> _Problem details_
I would like every record reproduced exactly, with the pictures left out.
(Beginning of Provided records)
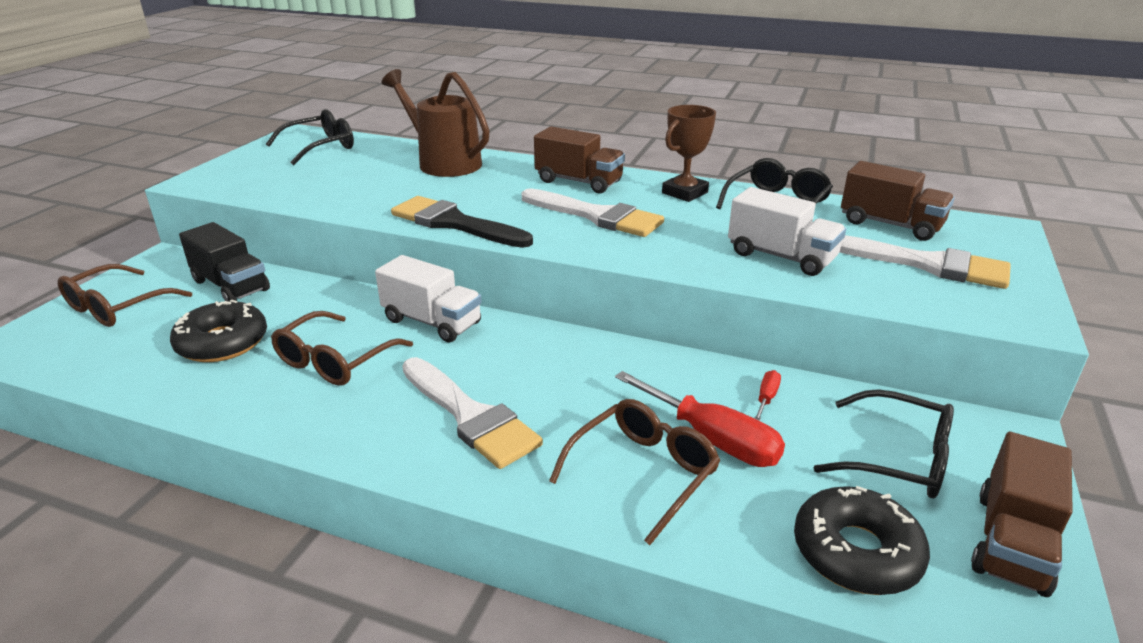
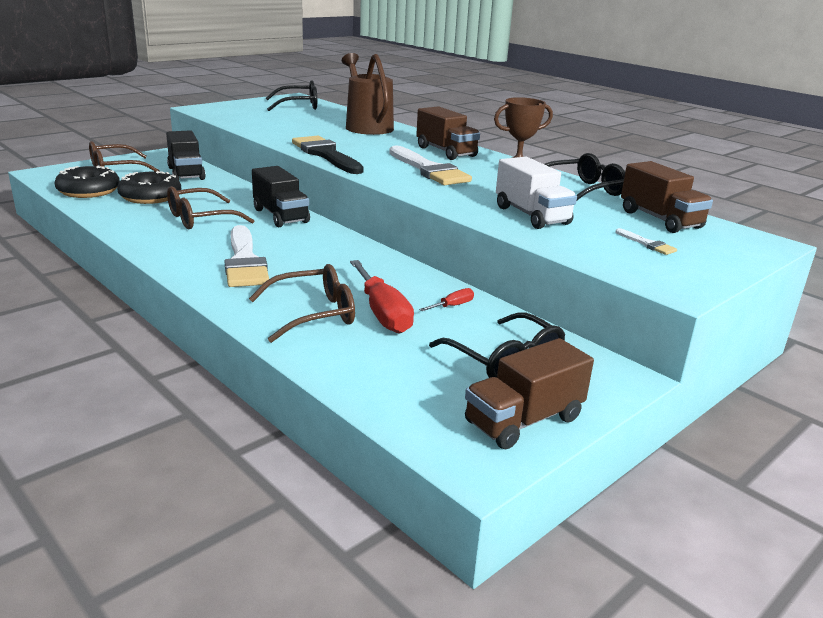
camera: 25 degrees right, 5 degrees down
(432, 322) = (281, 216): white truck -> black truck
(856, 552) = (399, 388): black donut -> black donut (89, 191)
(925, 264) = (647, 244): white brush -> white brush, size x0.43

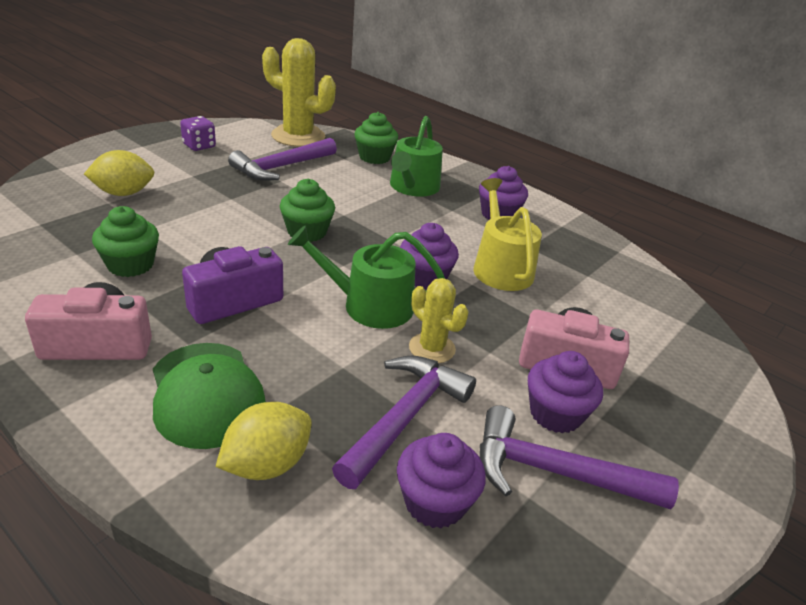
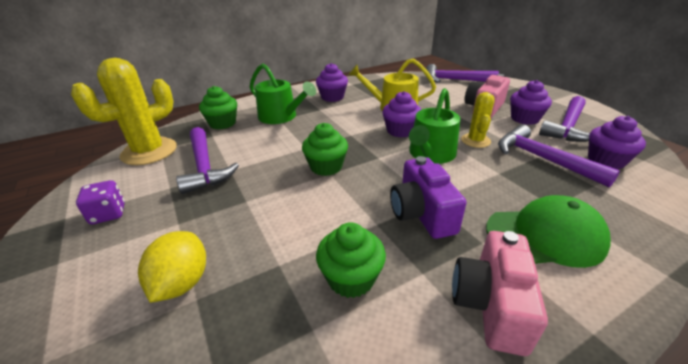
camera: 65 degrees left, 0 degrees up
(267, 464) = (606, 213): yellow lemon -> none
(432, 348) = (475, 141): yellow cactus -> yellow cactus turned 60 degrees counterclockwise
(681, 331) = (454, 80): none -> purple hammer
(End of Provided records)
> _Answer to the problem_
camera: 25 degrees right, 5 degrees down
(432, 322) = (281, 216): white truck -> black truck
(856, 552) = (399, 388): black donut -> black donut (89, 191)
(925, 264) = (647, 244): white brush -> white brush, size x0.43

camera: 65 degrees left, 0 degrees up
(267, 464) = (606, 213): yellow lemon -> none
(432, 348) = (475, 141): yellow cactus -> yellow cactus turned 60 degrees counterclockwise
(681, 331) = (454, 80): none -> purple hammer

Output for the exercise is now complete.